◆ Exercise aim: Starting at the line that contains "none -> white brick E11:E12 level 2", output each line exactly as written through the end of the listing below, but leave out the pictures.

---*---

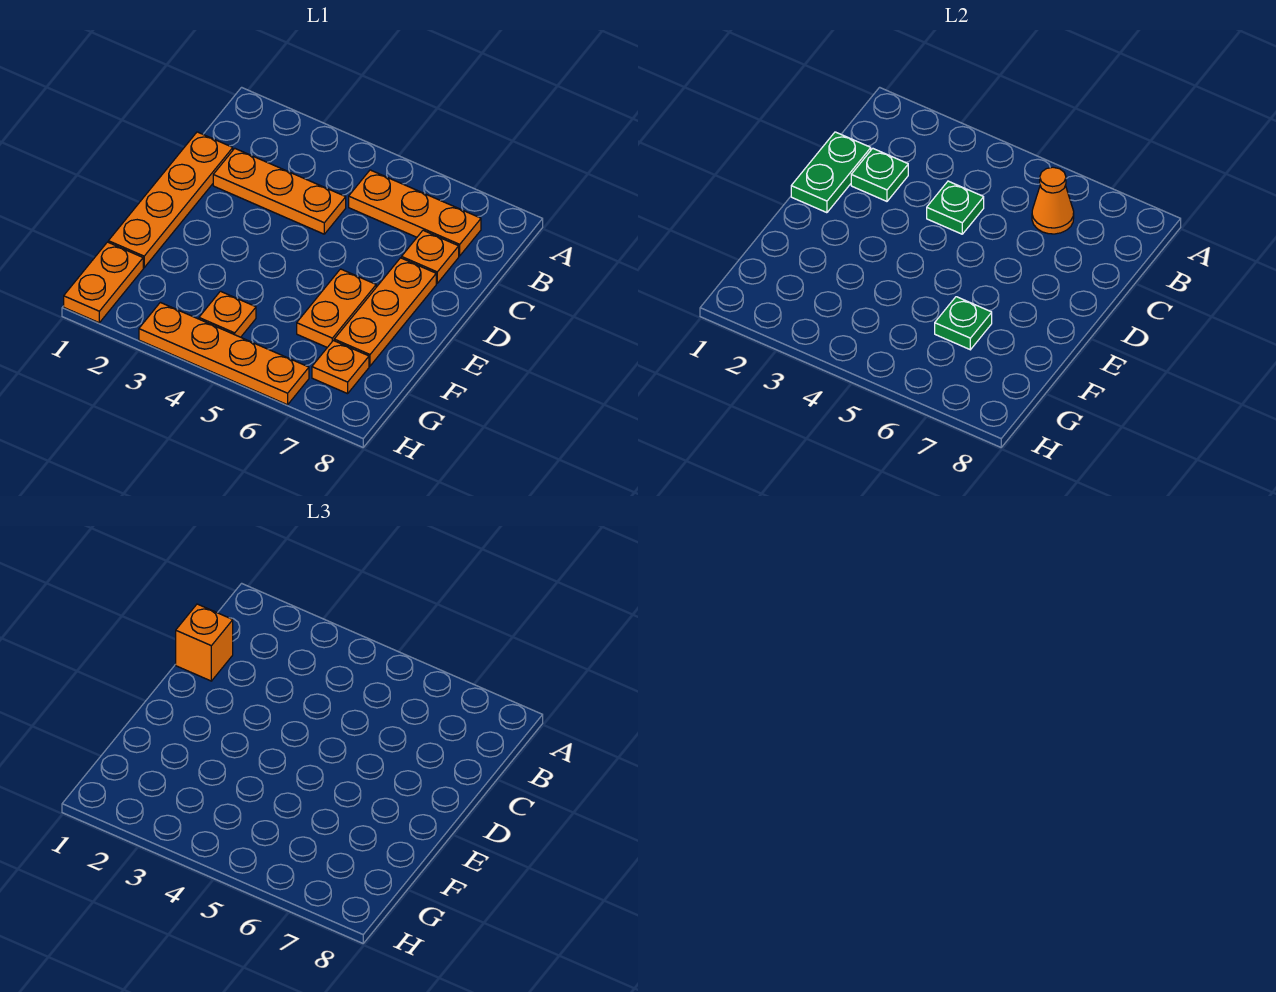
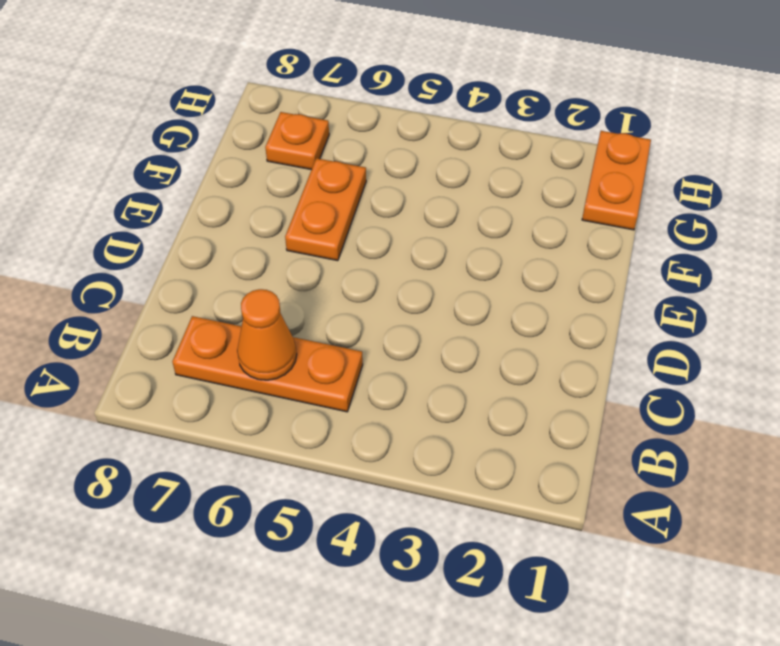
none -> orange plate C1:F1 level 1
none -> orange plate C2:C4 level 1
none -> orange plate C7 level 1

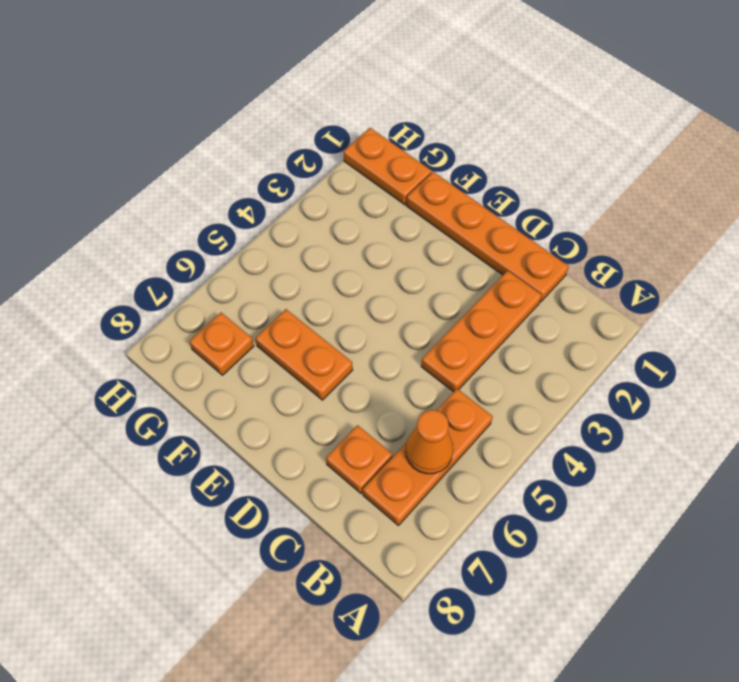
none -> orange plate D7:F7 level 1
none -> orange plate G4 level 1
none -> orange plate H3:H6 level 1

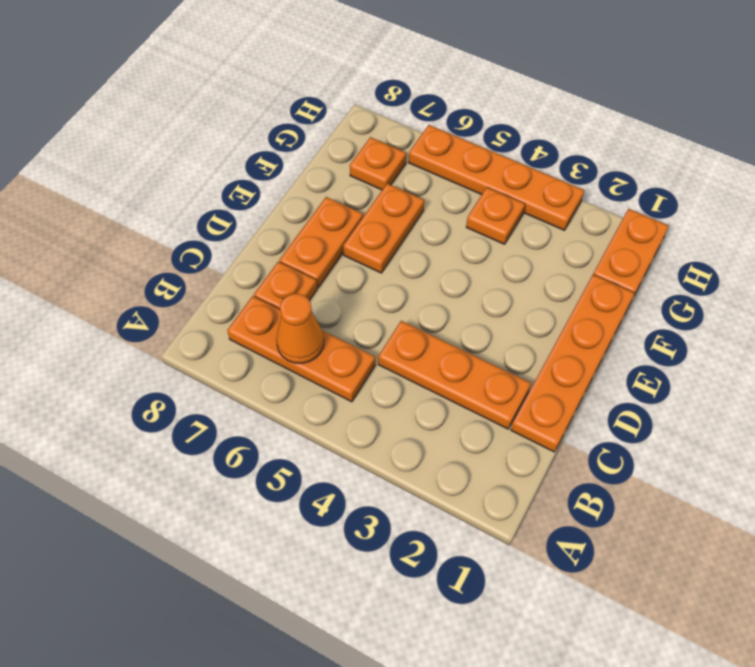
orange plate D7:E7 level 1 -> orange plate D7:F7 level 1
none -> green plate C1:D1 level 2
none -> green plate C2 level 2
none -> green plate C4 level 2

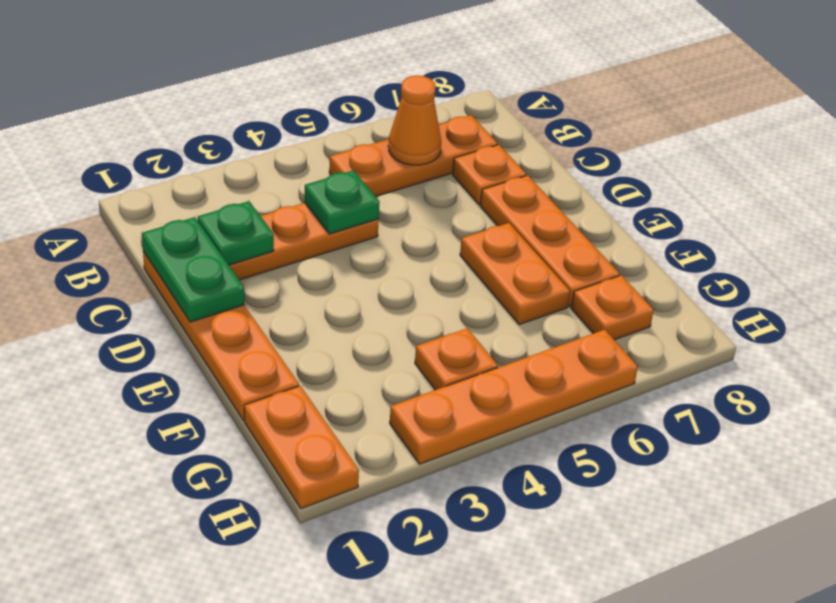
none -> green plate F6 level 2
none -> orange brick C1 level 3

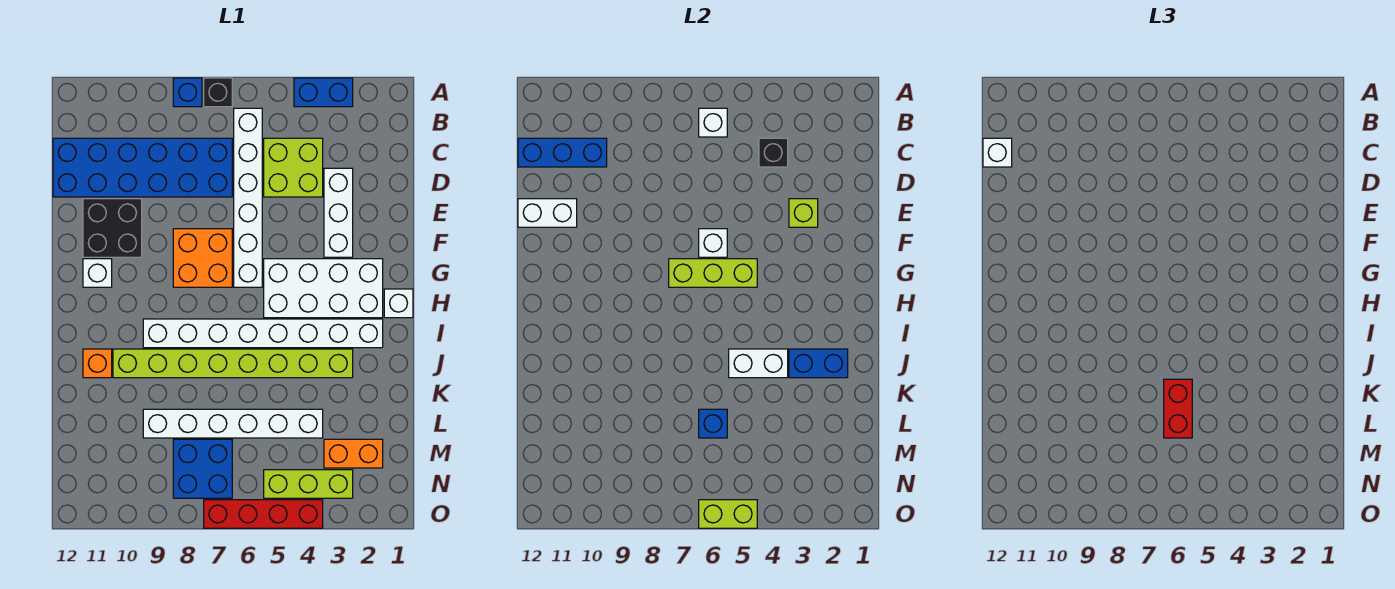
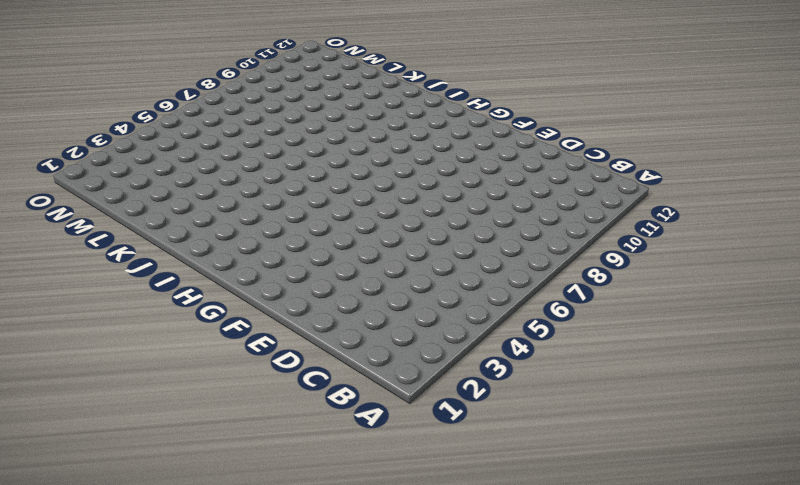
none -> blue brick A3:A4 level 1
none -> black brick A7 level 1
none -> blue brick A8 level 1
none -> white brick B6:G6 level 1

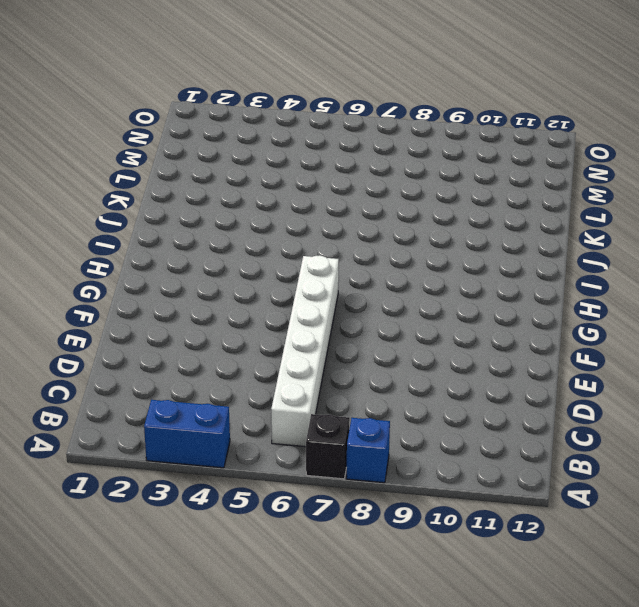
none -> lime brick C4:D5 level 1
none -> blue brick C7:D12 level 1
none -> white brick D3:F3 level 1
none -> black brick E10:F11 level 1

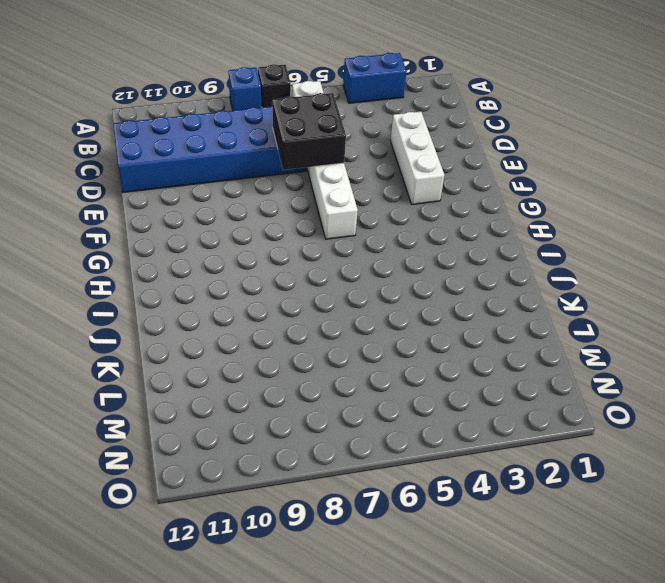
black brick D6:E7 level 2 -> black brick E10:F11 level 1
none -> lime brick C4:D5 level 1
none -> orange brick F7:G8 level 1
none -> white brick G2:H5 level 1
none -> white brick G11 level 1

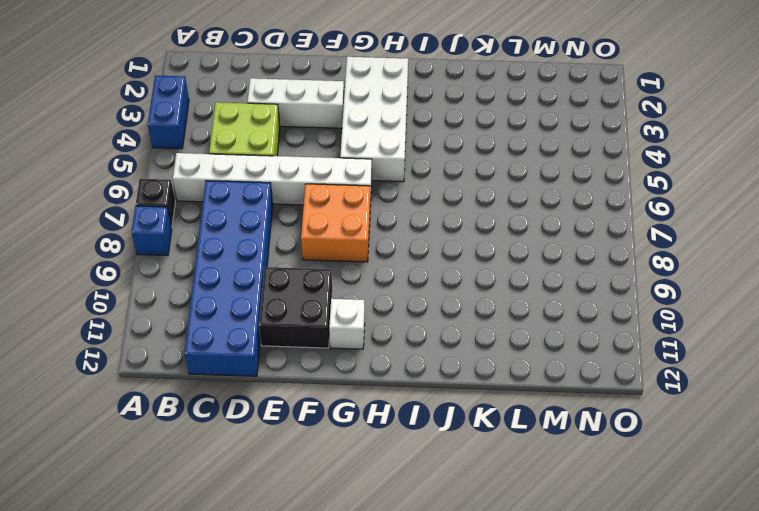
none -> white brick H1 level 1
none -> white brick I2:I9 level 1
none -> lime brick J3:J10 level 1
none -> orange brick J11 level 1

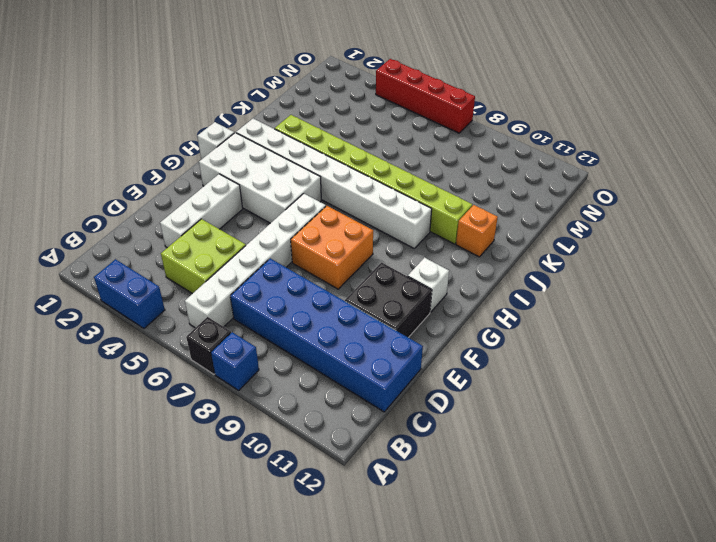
none -> white brick L4:L9 level 1
none -> orange brick M2:M3 level 1
none -> blue brick M7:N8 level 1
none -> lime brick N3:N5 level 1

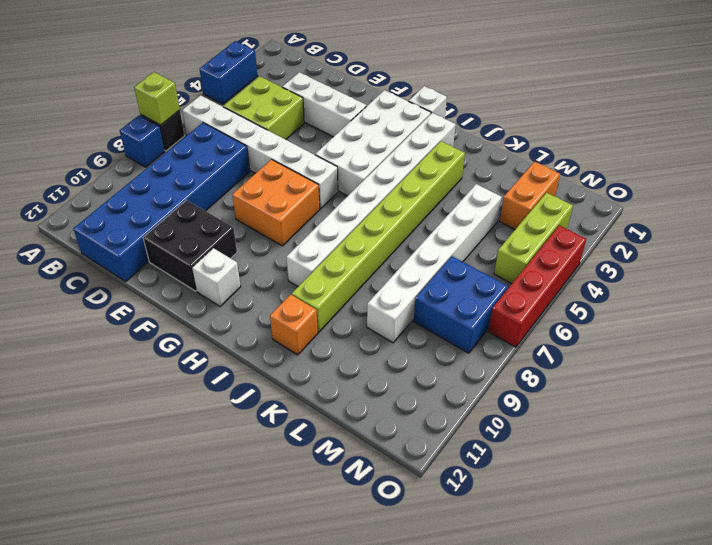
lime brick A7 level 2 -> lime brick E3 level 2
none -> white brick B6 level 2
none -> black brick C4 level 2
none -> blue brick C10:C12 level 2
none -> white brick E11:E12 level 2

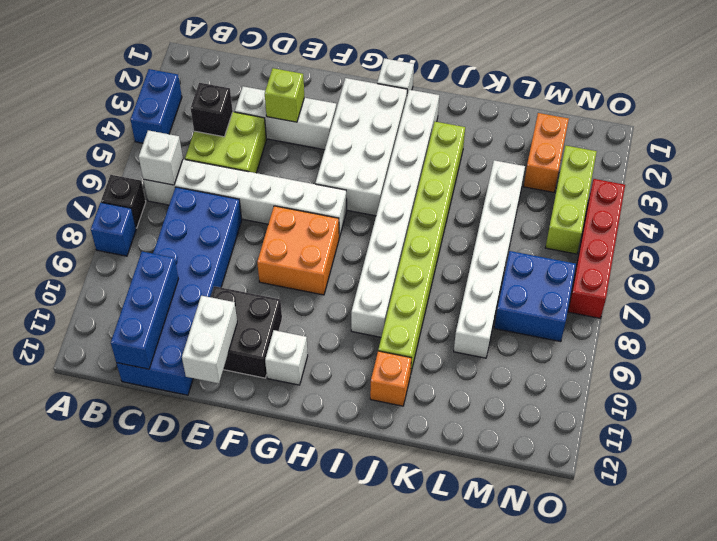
none -> white brick F6 level 2
none -> lime brick G5:G7 level 2
none -> blue brick J2:J3 level 2
none -> white brick J4:J5 level 2

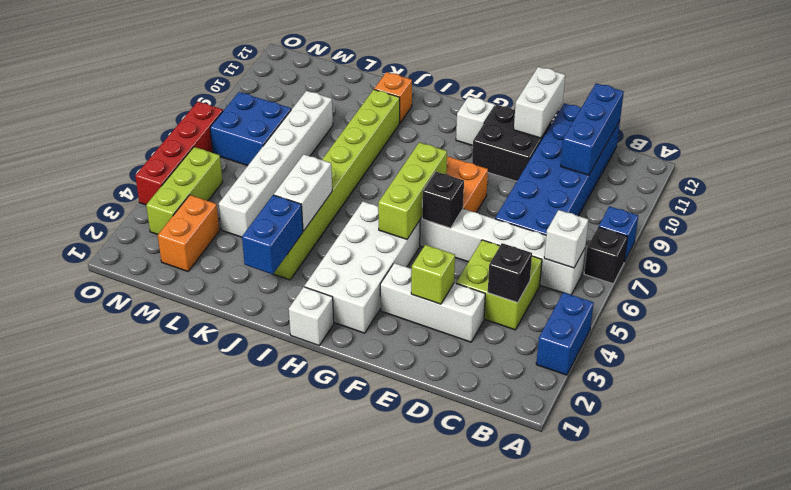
black brick F6 level 2 -> white brick F6 level 2
none -> white brick I2:I9 level 1
none -> blue brick L6 level 2
none -> lime brick O5:O6 level 2
none -> white brick C12 level 3

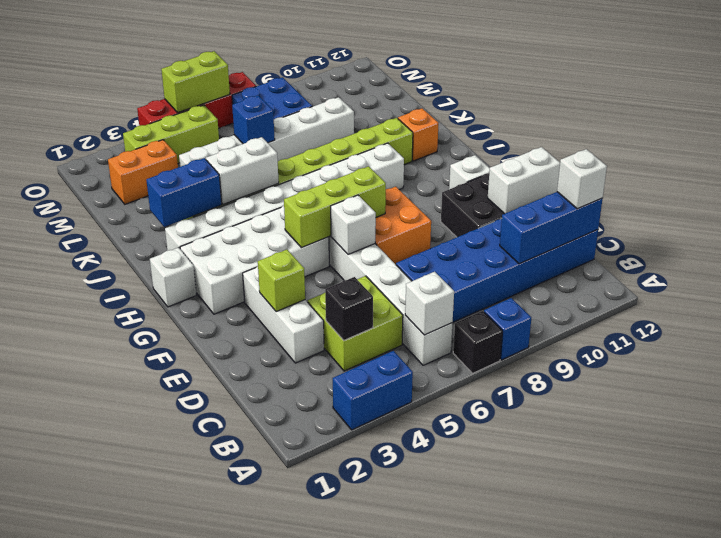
none -> red brick K6:L6 level 3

---*---

◆ Solution for this exercise:
none -> white brick E11:E12 level 2

none -> white brick F6 level 2
none -> lime brick G5:G7 level 2
none -> blue brick J2:J3 level 2
none -> white brick J4:J5 level 2

black brick F6 level 2 -> white brick F6 level 2
none -> white brick I2:I9 level 1
none -> blue brick L6 level 2
none -> lime brick O5:O6 level 2
none -> white brick C12 level 3

none -> red brick K6:L6 level 3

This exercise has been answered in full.